** The input follows **

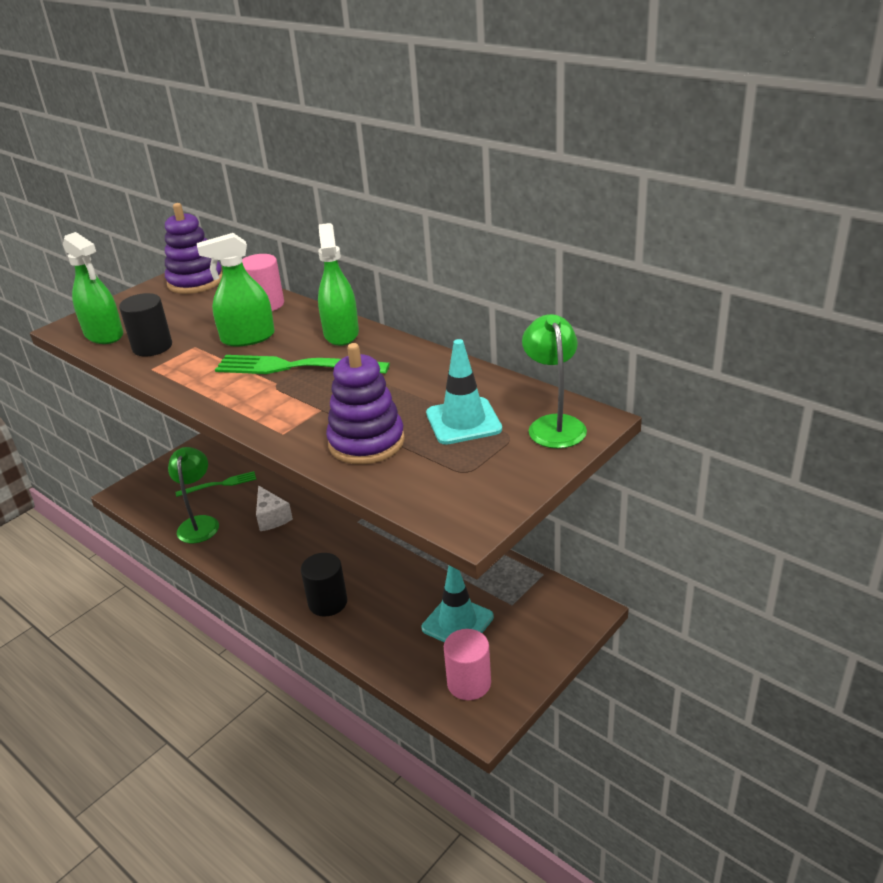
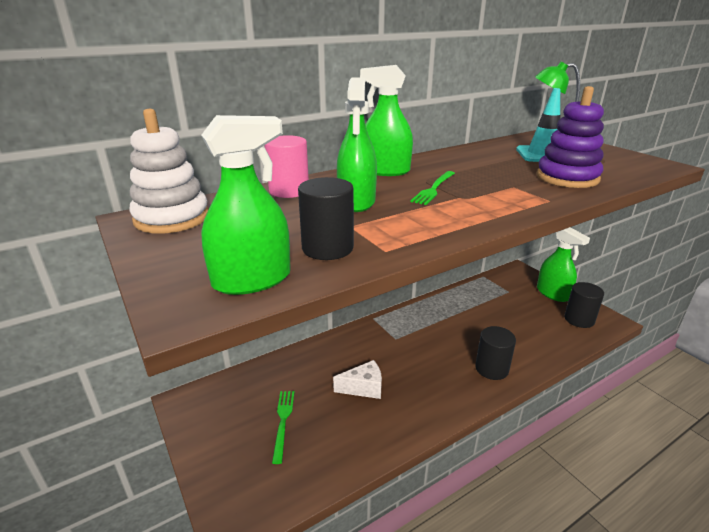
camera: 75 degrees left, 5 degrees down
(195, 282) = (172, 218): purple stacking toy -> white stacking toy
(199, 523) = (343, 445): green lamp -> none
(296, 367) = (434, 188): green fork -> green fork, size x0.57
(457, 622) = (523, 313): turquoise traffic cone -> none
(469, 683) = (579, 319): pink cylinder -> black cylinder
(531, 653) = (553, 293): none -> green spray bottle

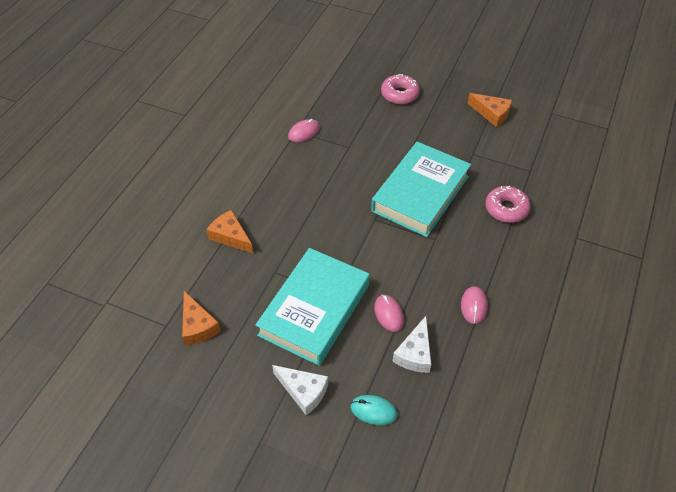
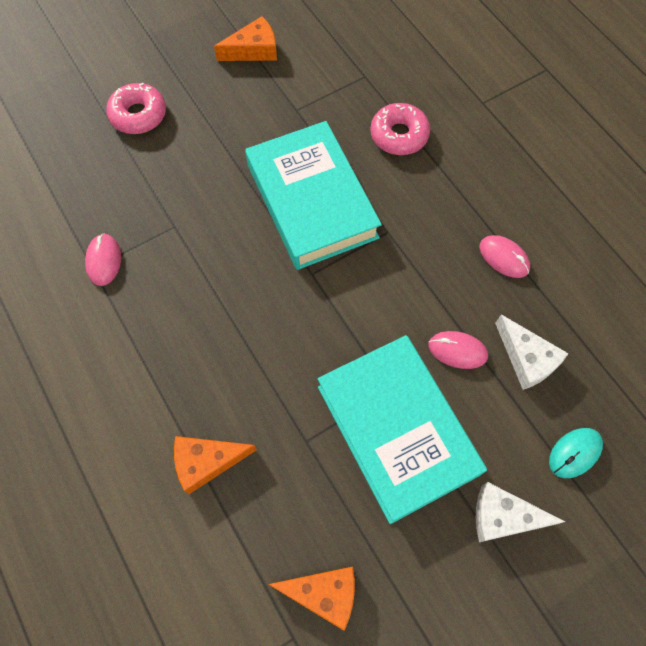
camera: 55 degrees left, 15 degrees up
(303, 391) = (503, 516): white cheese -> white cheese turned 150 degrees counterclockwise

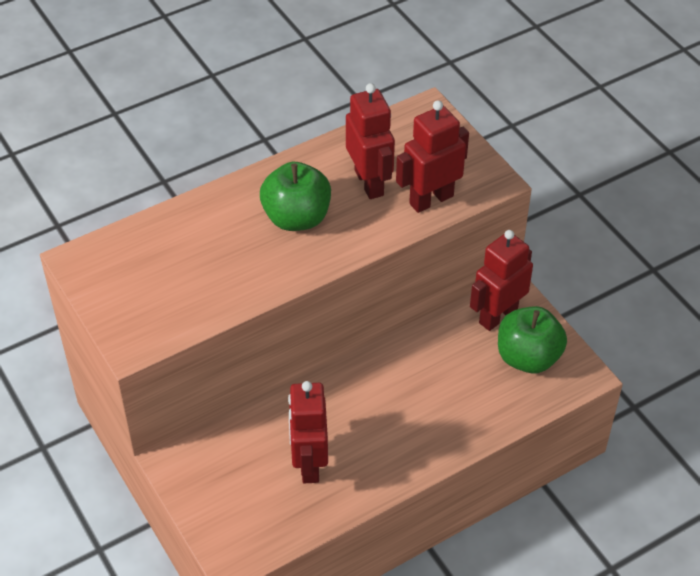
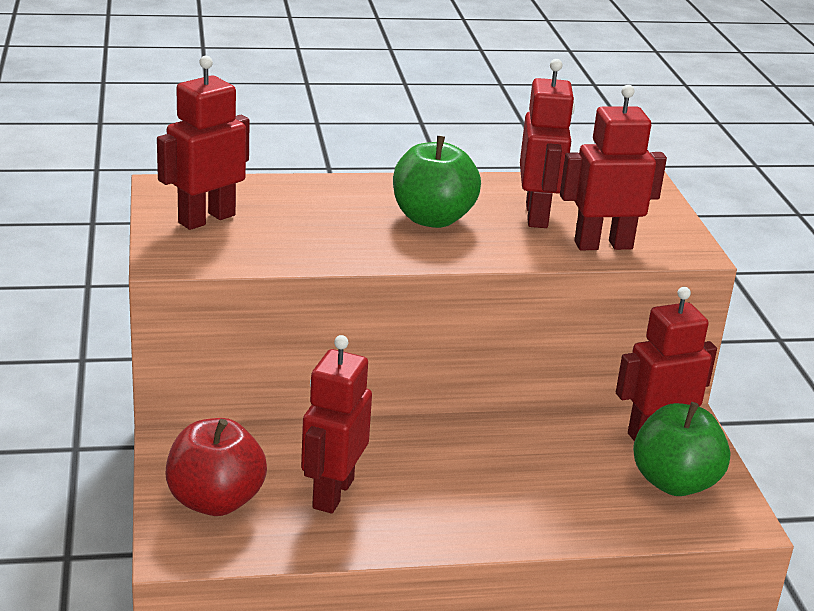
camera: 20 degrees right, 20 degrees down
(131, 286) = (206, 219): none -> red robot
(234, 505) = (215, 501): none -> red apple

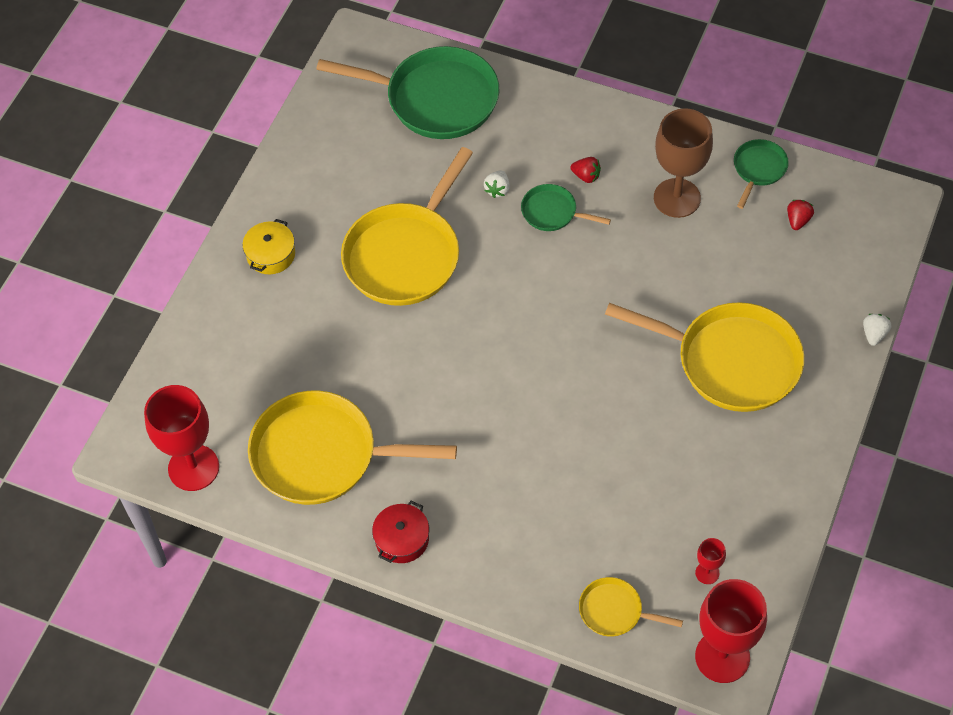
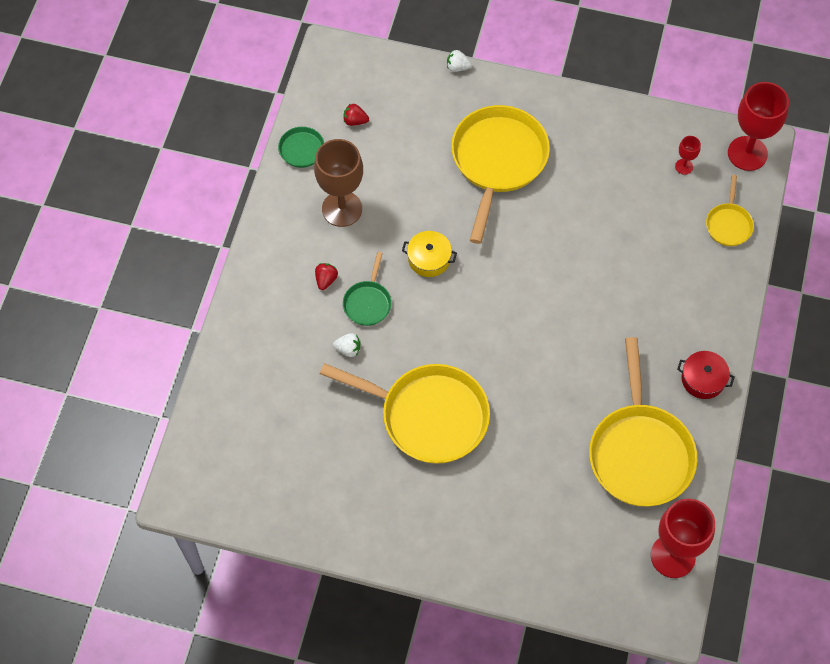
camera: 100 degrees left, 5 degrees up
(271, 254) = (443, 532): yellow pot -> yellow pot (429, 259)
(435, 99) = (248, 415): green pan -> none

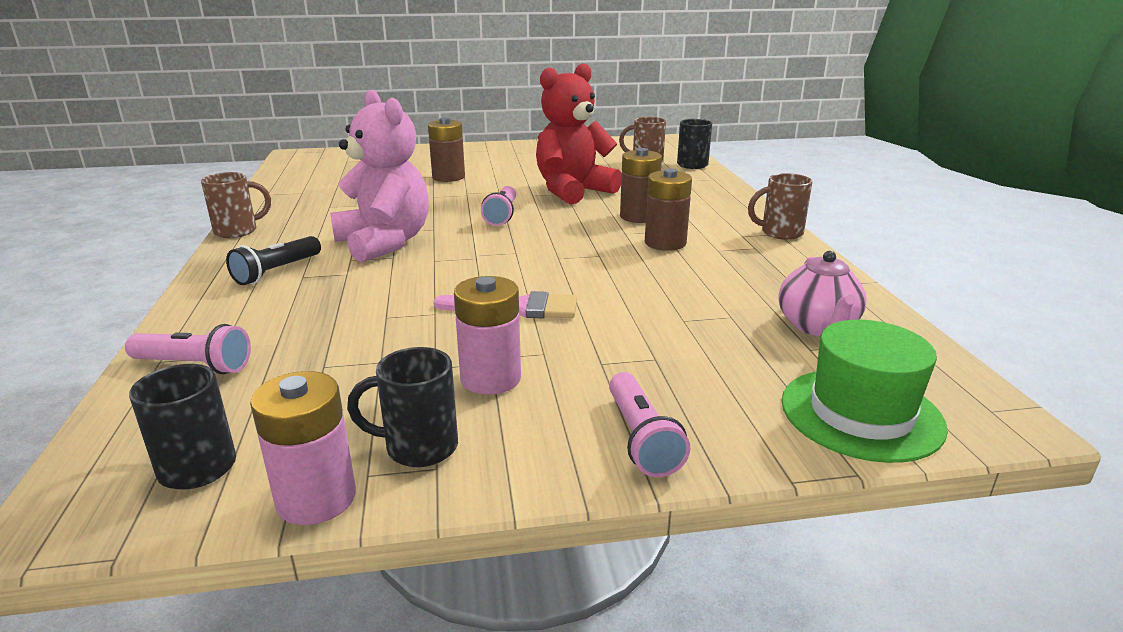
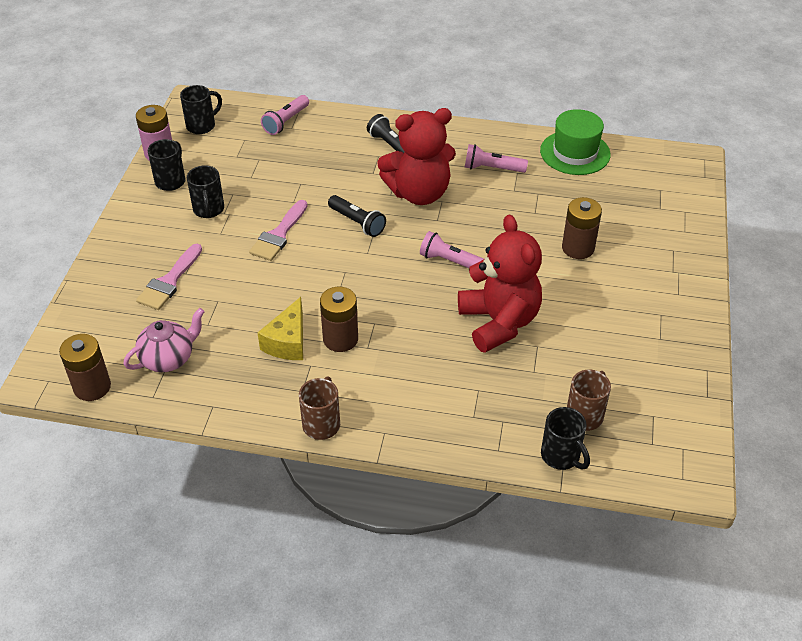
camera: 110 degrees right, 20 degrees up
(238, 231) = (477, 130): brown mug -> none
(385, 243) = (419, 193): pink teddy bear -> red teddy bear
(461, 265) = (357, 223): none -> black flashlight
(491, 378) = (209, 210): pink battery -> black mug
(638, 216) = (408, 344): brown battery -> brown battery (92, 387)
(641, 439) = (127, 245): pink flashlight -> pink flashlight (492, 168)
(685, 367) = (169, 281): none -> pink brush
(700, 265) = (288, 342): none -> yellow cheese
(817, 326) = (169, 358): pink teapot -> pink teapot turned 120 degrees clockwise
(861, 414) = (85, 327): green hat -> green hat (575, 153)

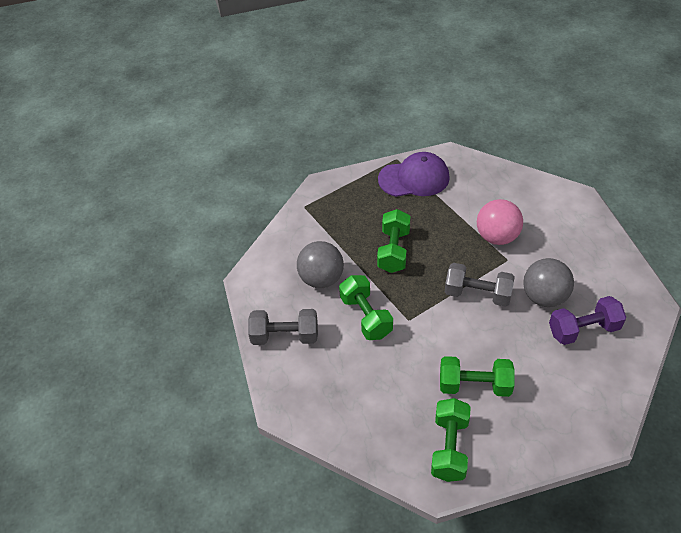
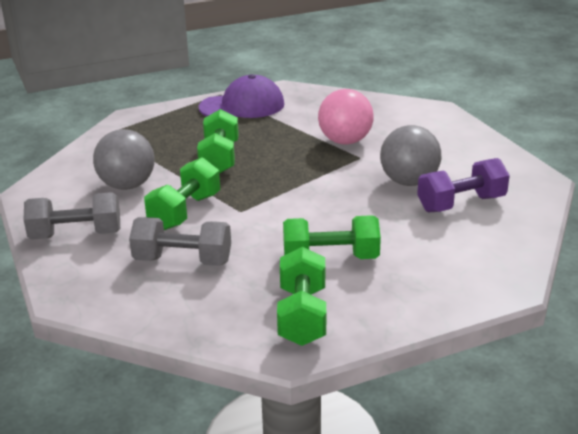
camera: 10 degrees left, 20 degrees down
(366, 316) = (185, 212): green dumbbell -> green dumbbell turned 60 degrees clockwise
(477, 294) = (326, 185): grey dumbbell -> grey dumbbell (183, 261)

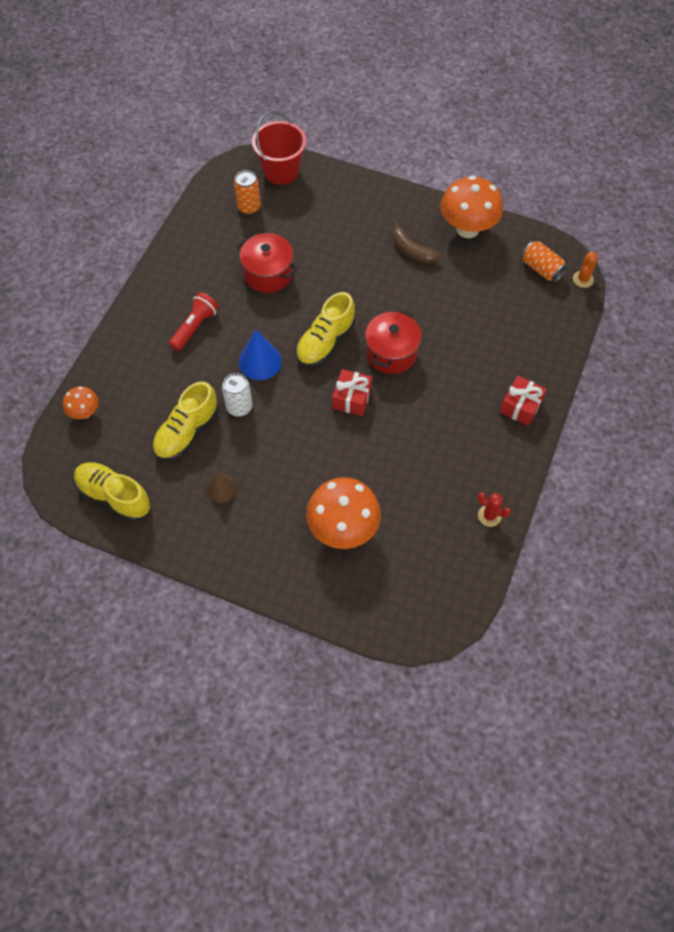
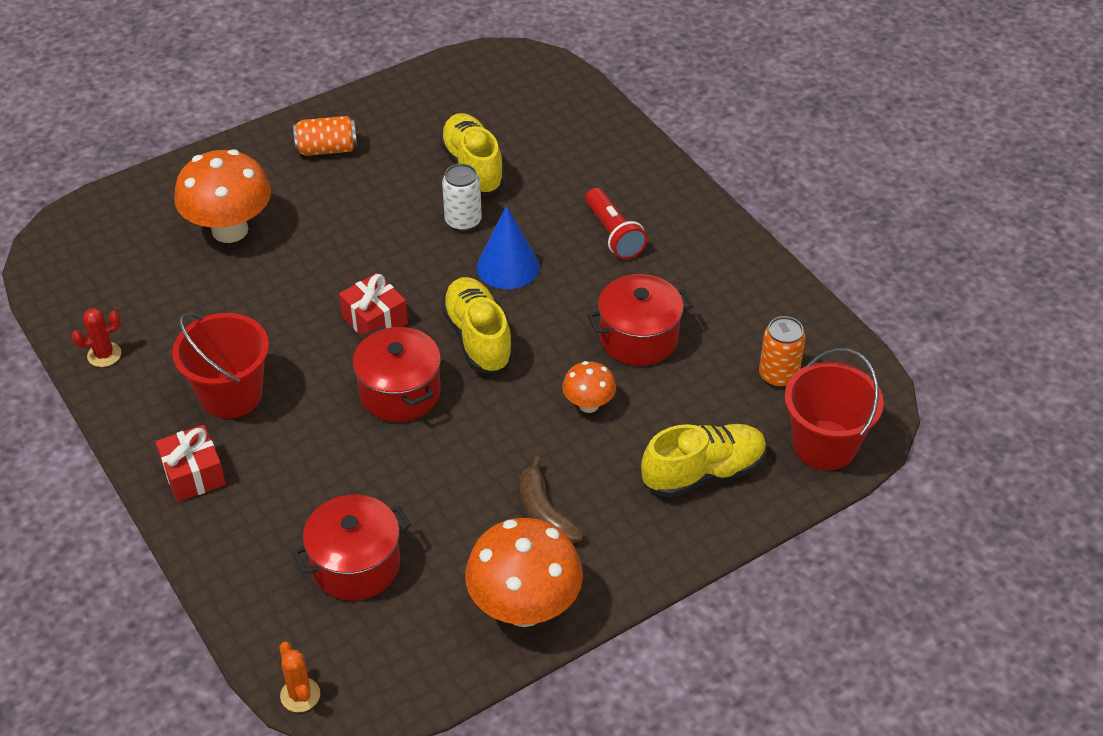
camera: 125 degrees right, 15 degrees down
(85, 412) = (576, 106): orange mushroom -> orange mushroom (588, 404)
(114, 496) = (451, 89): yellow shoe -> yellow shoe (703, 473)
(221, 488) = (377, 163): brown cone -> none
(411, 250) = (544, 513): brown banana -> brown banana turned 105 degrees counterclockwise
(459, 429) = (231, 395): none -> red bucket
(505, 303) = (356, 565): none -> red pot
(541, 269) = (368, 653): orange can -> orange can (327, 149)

** End of The input **

### Your goal
The answer should be nothing but the number of lines in this data that include "left".

### Completed exercise
4